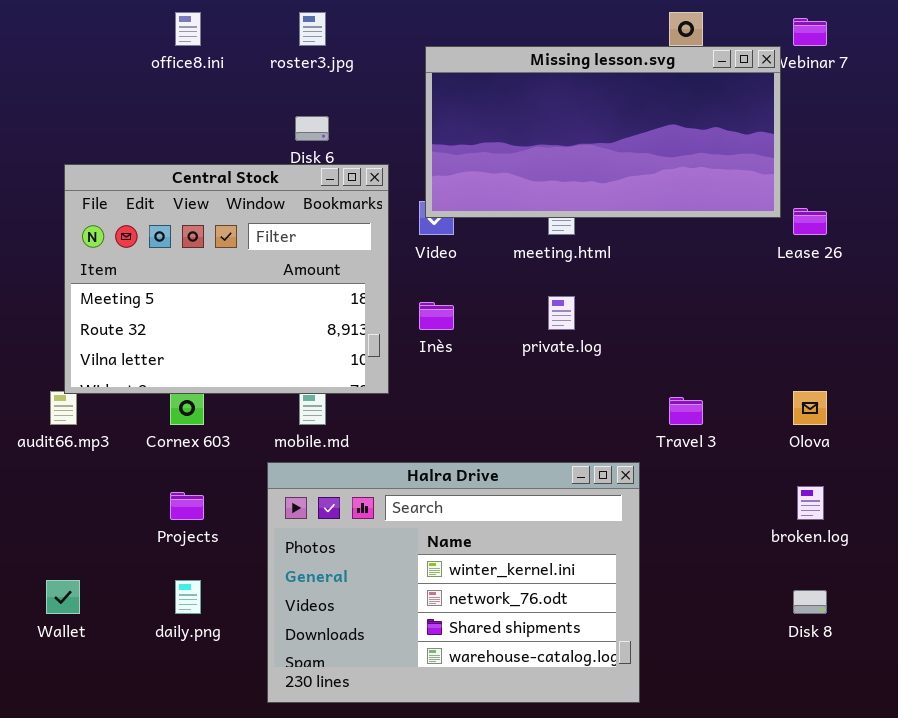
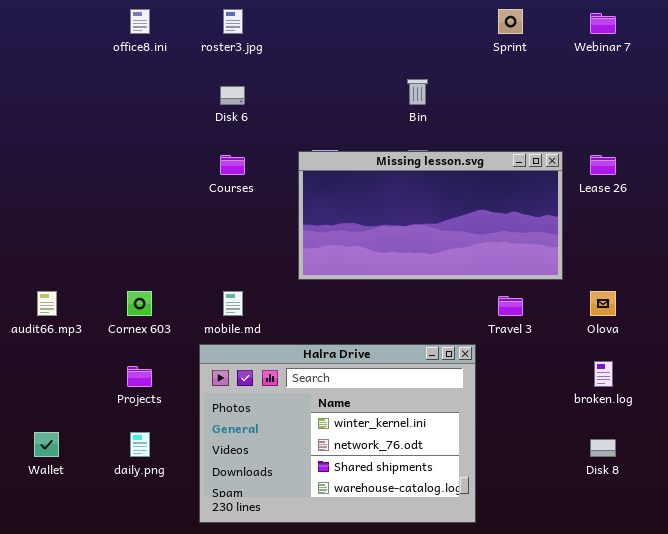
Missing lesson.svg: [425,46,781,218] -> [298,151,563,280], moved
Central Stock: [64,164,389,394] -> none, closed

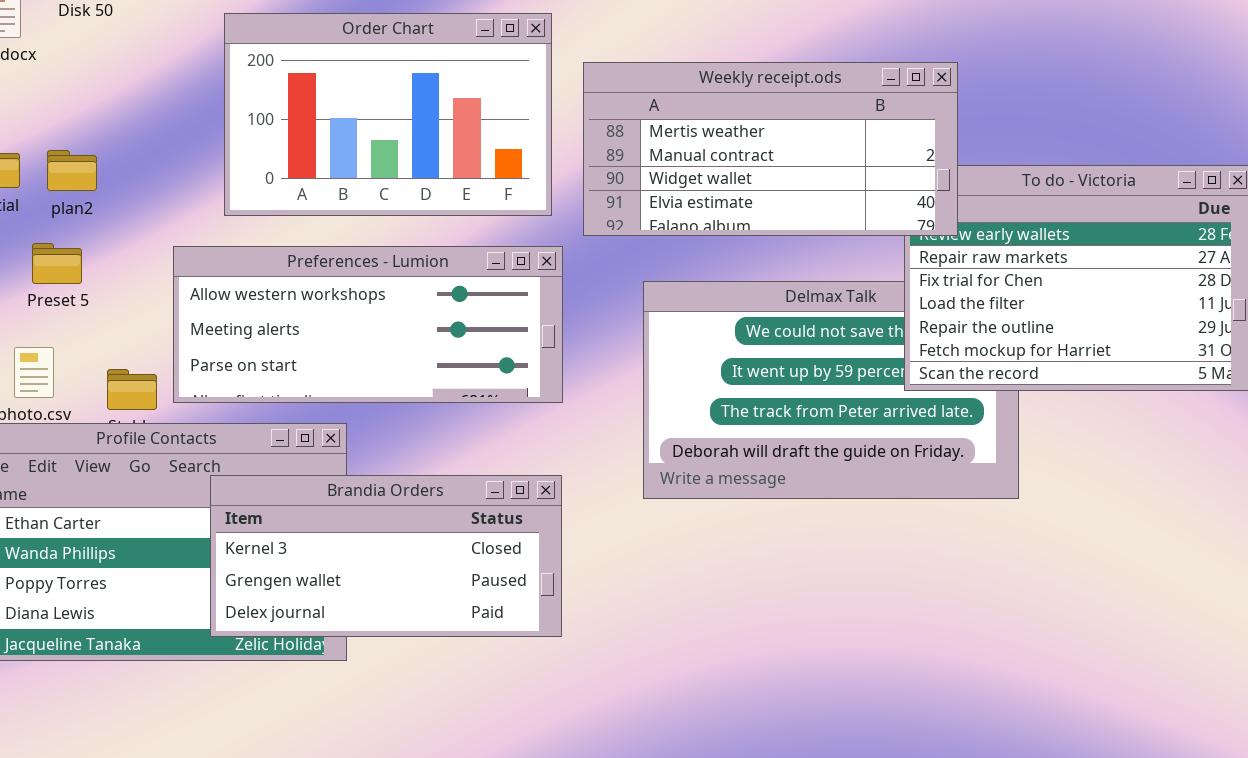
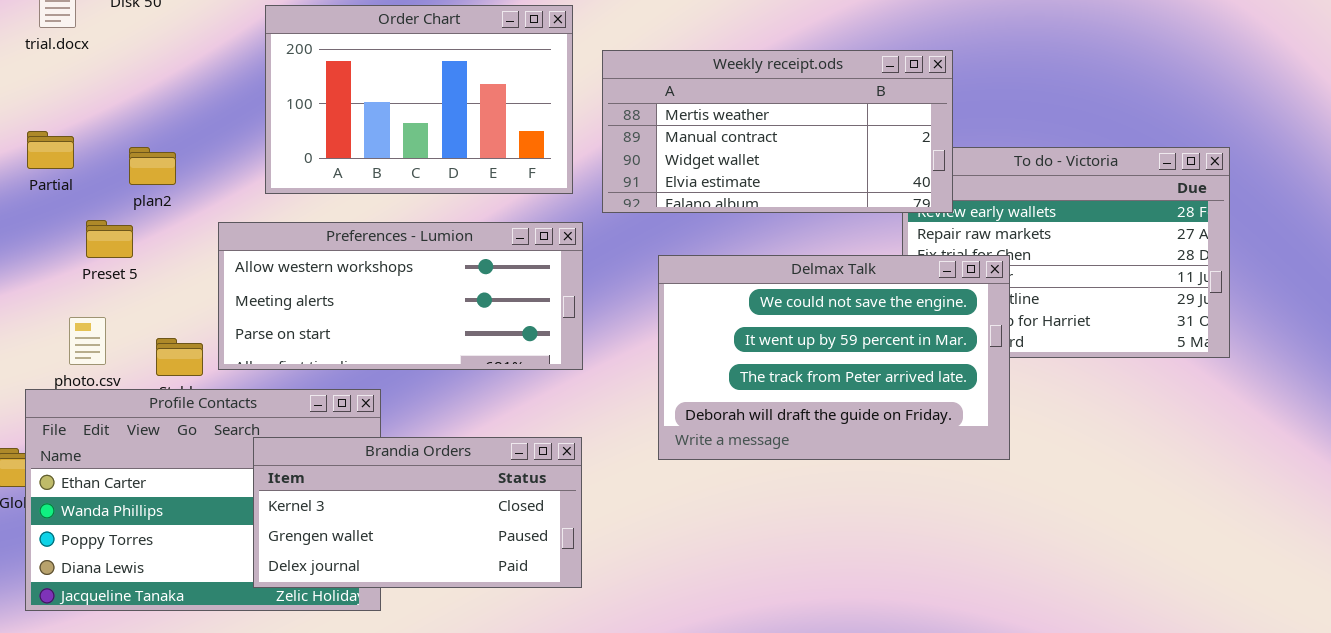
plan2: [47,150,97,191] -> [129,147,176,185], moved
Delmax Talk: [643,281,1019,499] -> [658,255,1010,460], raised

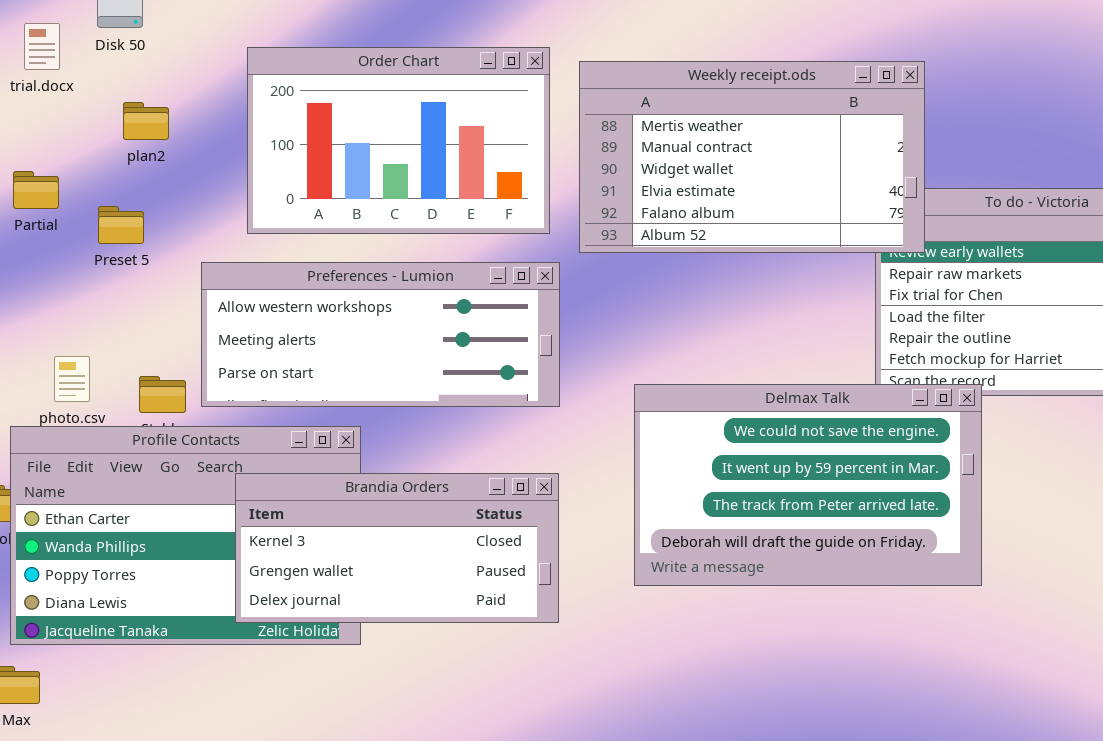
Weekly receipt.ods: [602,50,953,213] -> [579,61,925,253], resized
plan2: [129,147,176,185] -> [123,102,169,140], moved
Preset 5: [86,220,133,258] -> [98,206,144,244], moved
Delmax Talk: [658,255,1010,460] -> [634,384,982,586], moved

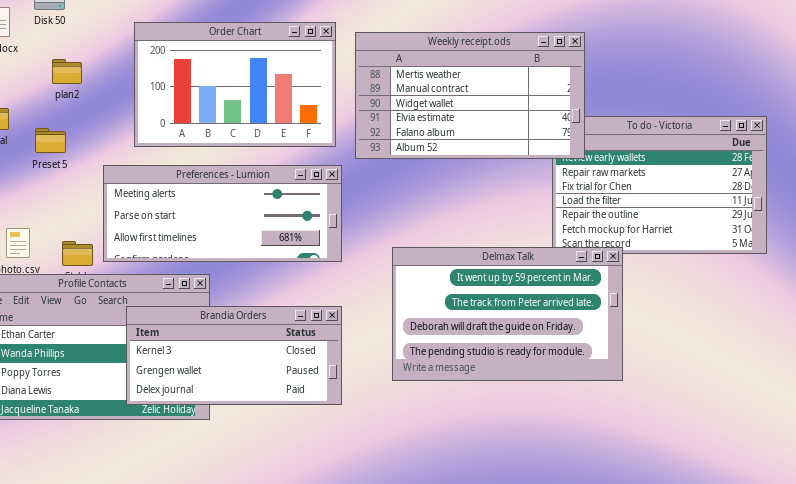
Preferences - Lumion: [201,262,560,407] -> [103,165,342,262], scrolled down 1 row
Delmax Talk: [634,384,982,586] -> [392,247,623,381], scrolled down 1 row

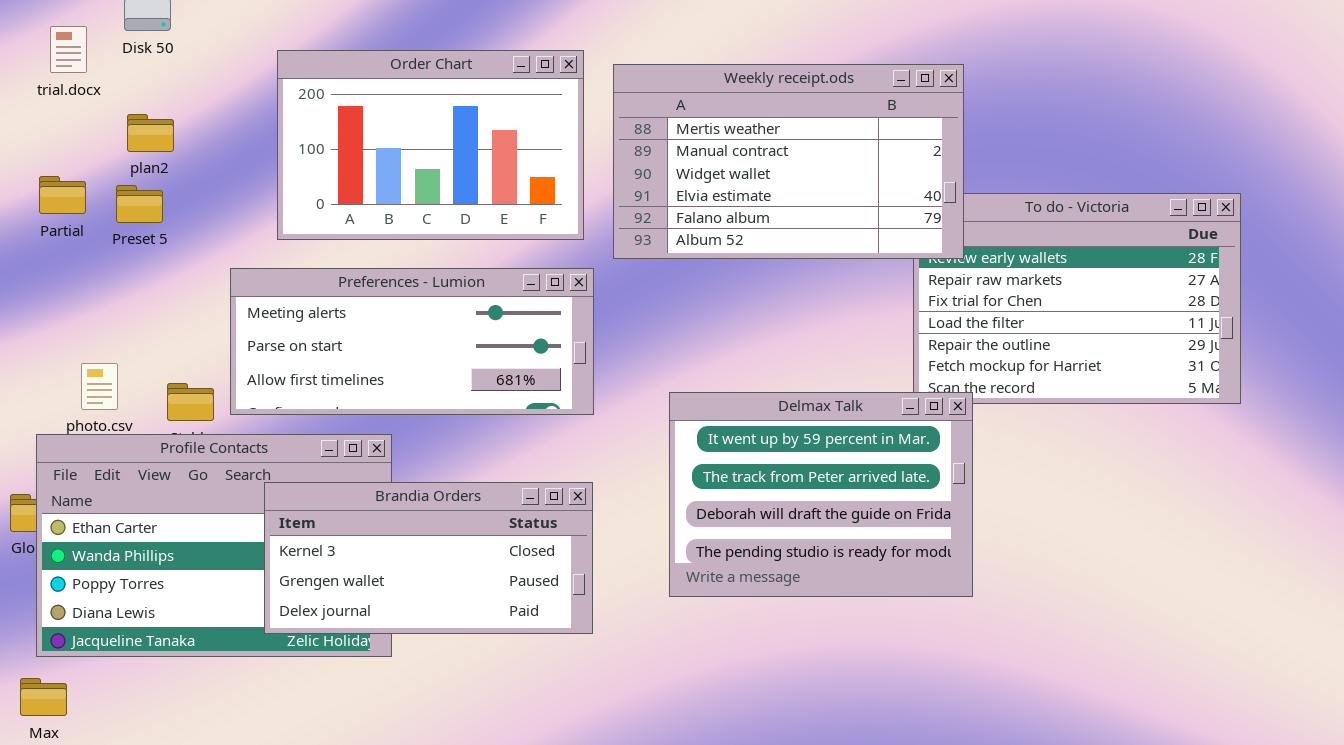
plan2: [52,59,82,84] -> [127,114,174,152], moved
Preset 5: [35,128,66,153] -> [116,185,163,223], moved
Delmax Talk: [392,247,623,381] -> [669,392,973,597], resized

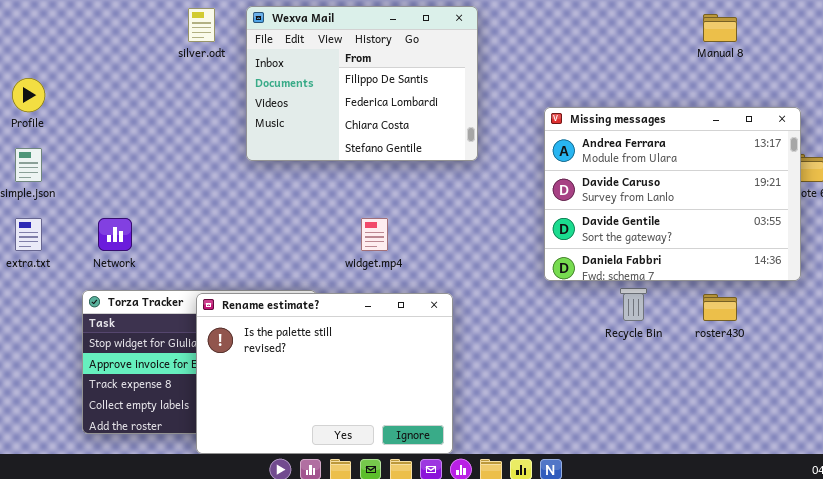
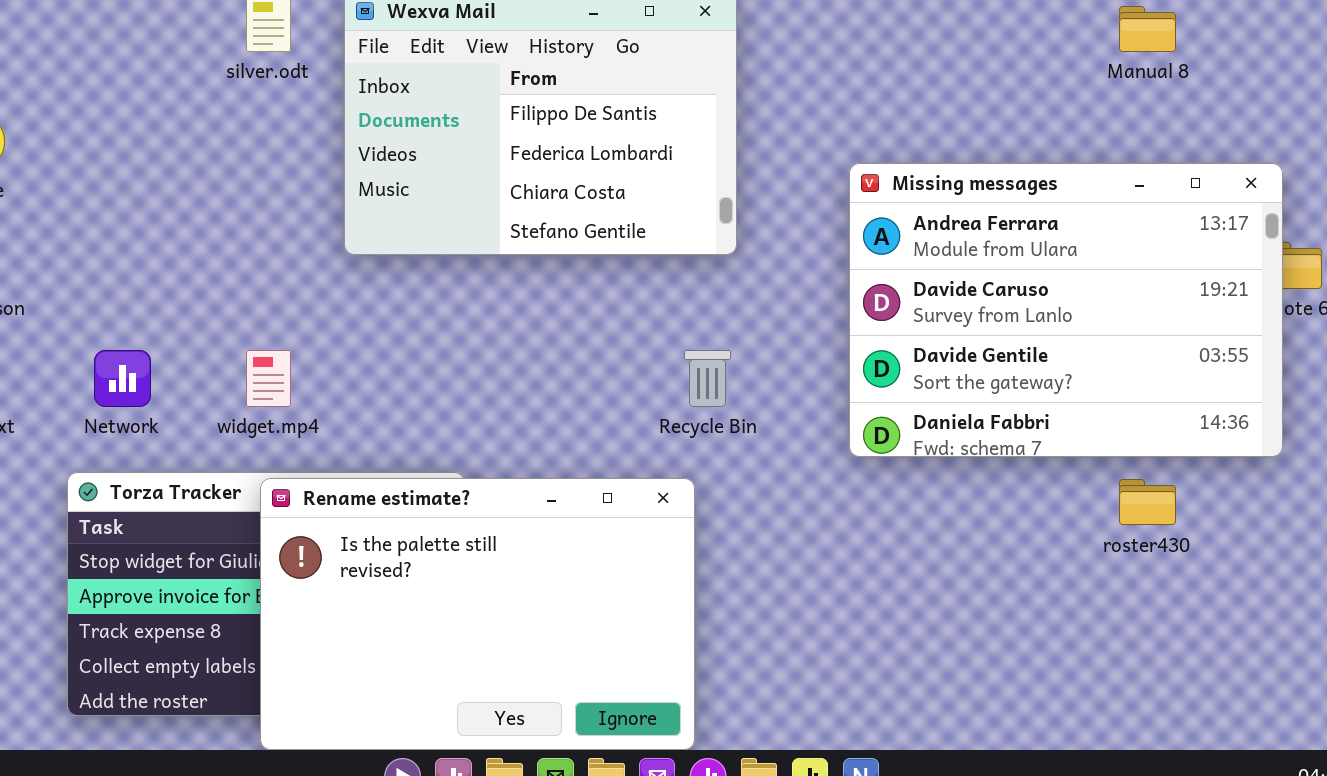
widget.mp4: [361,218,388,251] -> [246,350,291,407], moved
Recycle Bin: [620,288,647,321] -> [684,350,731,407], moved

=== WHAT IS NEEDED ===
Repeat the full listing above exactly, with no pictures in the copy.

=== EXERCISE OUTPUT ===
Missing lesson.svg: [425,46,781,218] -> [298,151,563,280], moved
Central Stock: [64,164,389,394] -> none, closed

plan2: [47,150,97,191] -> [129,147,176,185], moved
Delmax Talk: [643,281,1019,499] -> [658,255,1010,460], raised

Weekly receipt.ods: [602,50,953,213] -> [579,61,925,253], resized
plan2: [129,147,176,185] -> [123,102,169,140], moved
Preset 5: [86,220,133,258] -> [98,206,144,244], moved
Delmax Talk: [658,255,1010,460] -> [634,384,982,586], moved

Preferences - Lumion: [201,262,560,407] -> [103,165,342,262], scrolled down 1 row
Delmax Talk: [634,384,982,586] -> [392,247,623,381], scrolled down 1 row

plan2: [52,59,82,84] -> [127,114,174,152], moved
Preset 5: [35,128,66,153] -> [116,185,163,223], moved
Delmax Talk: [392,247,623,381] -> [669,392,973,597], resized

widget.mp4: [361,218,388,251] -> [246,350,291,407], moved
Recycle Bin: [620,288,647,321] -> [684,350,731,407], moved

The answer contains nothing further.